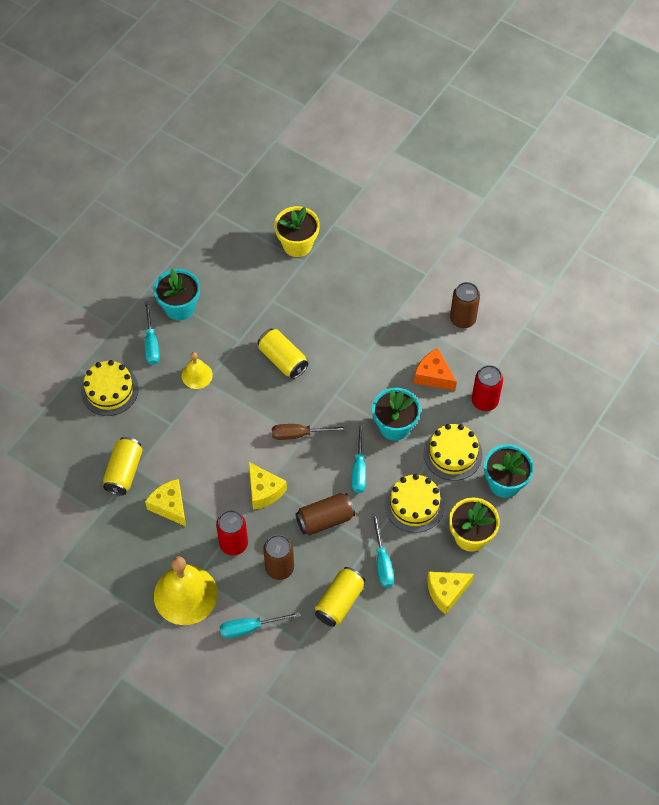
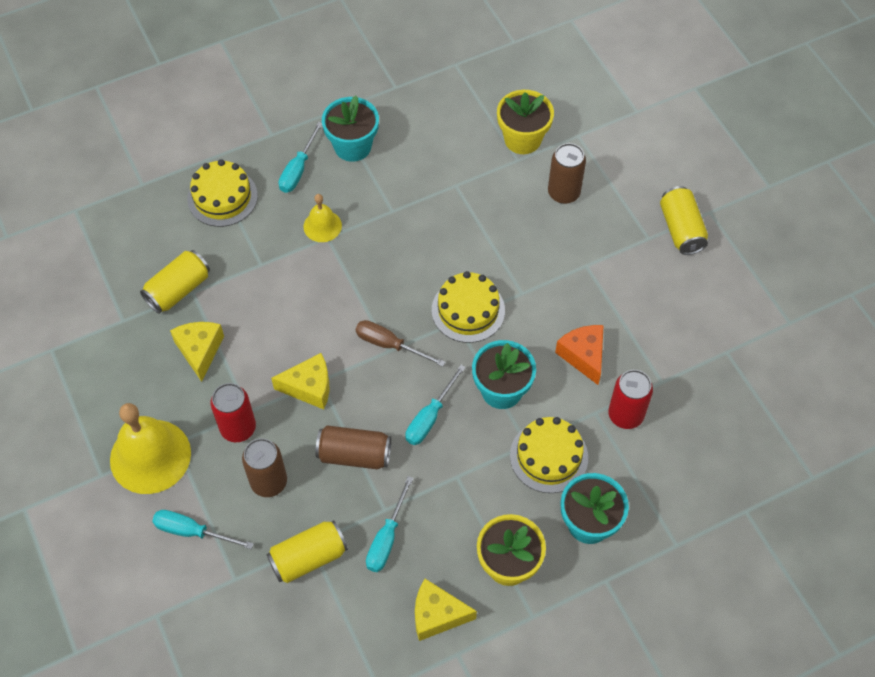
camera: 30 degrees right, 0 degrees up
yellow cheese [249,462,287,510] -> yellow cheese turned 90 degrees counterclockwise [271,353,329,409]
yellow can [258,329,308,379] -> yellow can moved to [660,186,708,255]
yellow cake [385,474,445,533] -> yellow cake moved to [432,271,505,343]
brown can [450,282,480,328] -> brown can moved to [548,143,586,204]

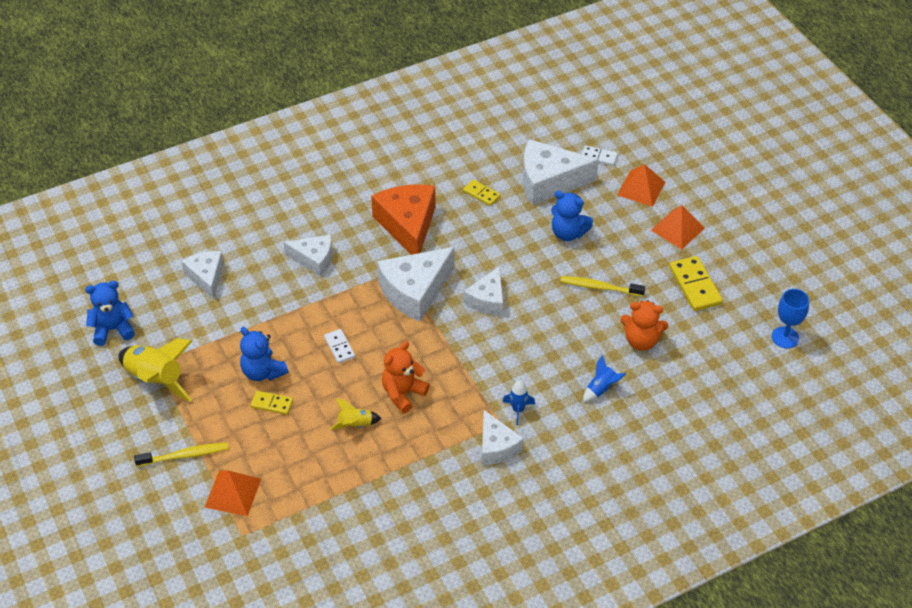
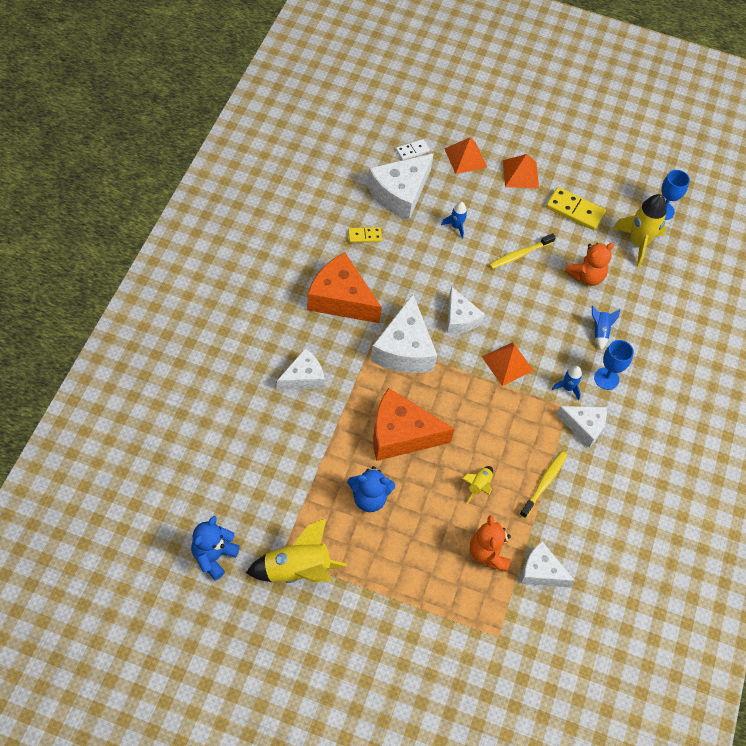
camera: 50 degrees left, 10 degrees up
yellow toothbrush [134,442,229,467] -> yellow toothbrush moved to [520,451,567,518]
white cheese [181,251,224,299] -> white cheese moved to [521,541,575,588]
orange pyramid [205,471,261,516] -> orange pyramid moved to [482,342,534,386]
yellow domino [250,391,293,415] -> none
white domino [324,329,355,363] -> orange cheese [373,388,455,461]
orange teddy bear [382,341,430,413] -> orange teddy bear moved to [470,515,511,571]
blue teddy bear [551,191,593,241] -> blue rocket [441,202,467,239]
none -> blue goblet [594,340,634,390]
none -> yellow rocket [612,194,667,268]

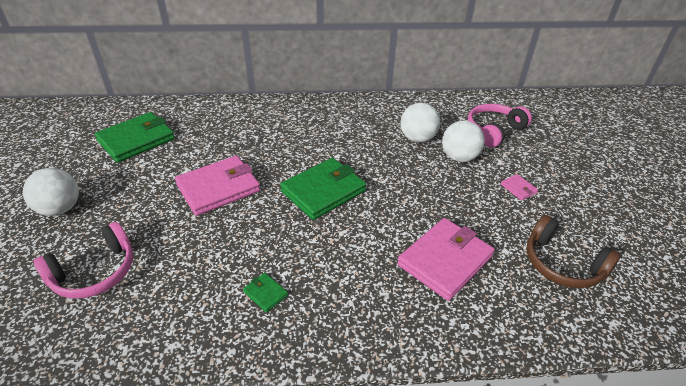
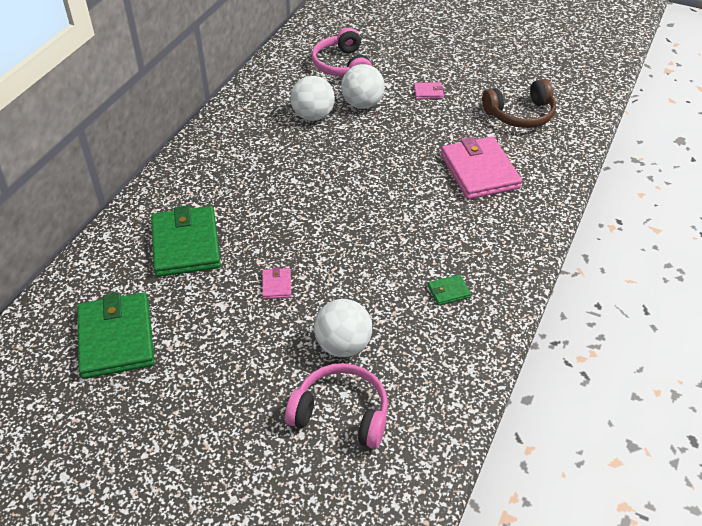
camera: 60 degrees left, 5 degrees up
white ball [23,168,79,216] -> white ball moved to [314,299,372,357]
pink headphones [33,222,133,299] -> pink headphones turned 60 degrees counterclockwise [285,363,388,449]
pink wallet [175,156,260,216] -> pink wallet [262,267,291,299], size x0.43
green wallet [280,158,366,220] -> green wallet moved to [151,205,221,277]

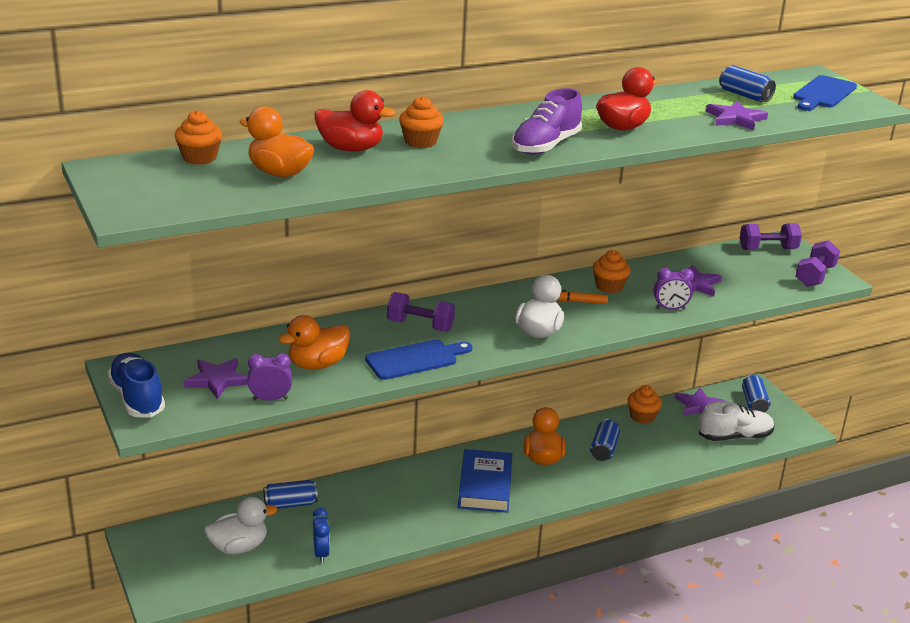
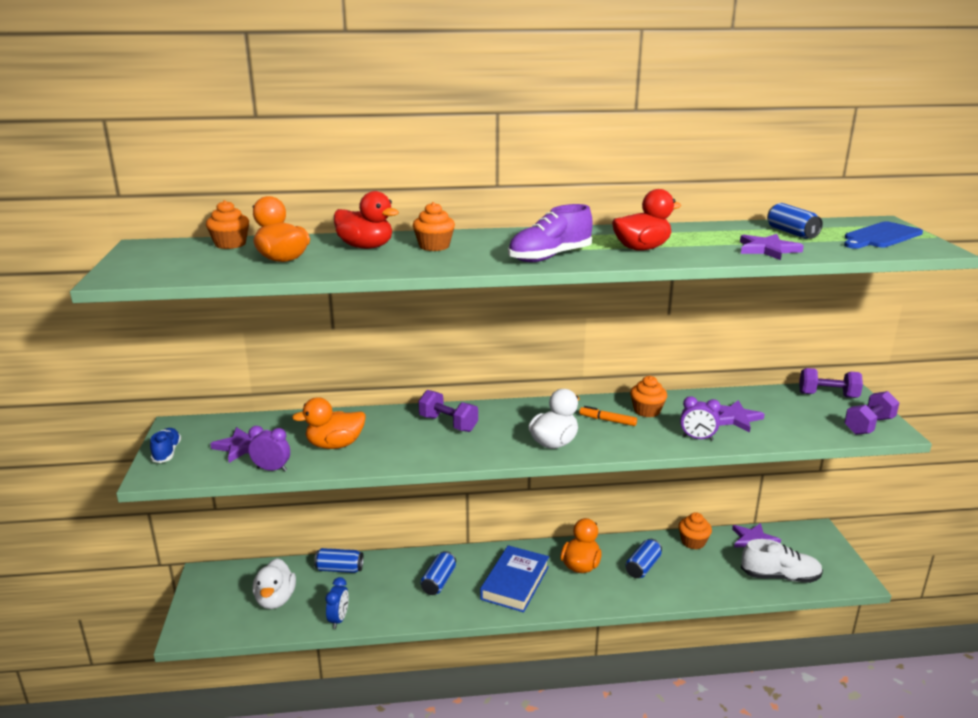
camera: 20 degrees right, 5 degrees down
blue shoe [107,353,165,417] -> blue shoe [150,428,181,463], size x0.62
white duck [204,497,277,554] -> white duck turned 90 degrees clockwise [252,558,296,609]
blue cutting board [365,339,472,380] -> none
blue can [742,374,770,413] -> blue can moved to [421,551,456,595]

YOUR ASSIGNMENT: In the entries above, please find the line with "camera: 50 degrees left, 10 degrees up" and the line with "orange pyramid [205,471,261,516]", then write out exactly those two lines and every line between them, and nothing more.

EXPECTED OUTPUT:
camera: 50 degrees left, 10 degrees up
yellow toothbrush [134,442,229,467] -> yellow toothbrush moved to [520,451,567,518]
white cheese [181,251,224,299] -> white cheese moved to [521,541,575,588]
orange pyramid [205,471,261,516] -> orange pyramid moved to [482,342,534,386]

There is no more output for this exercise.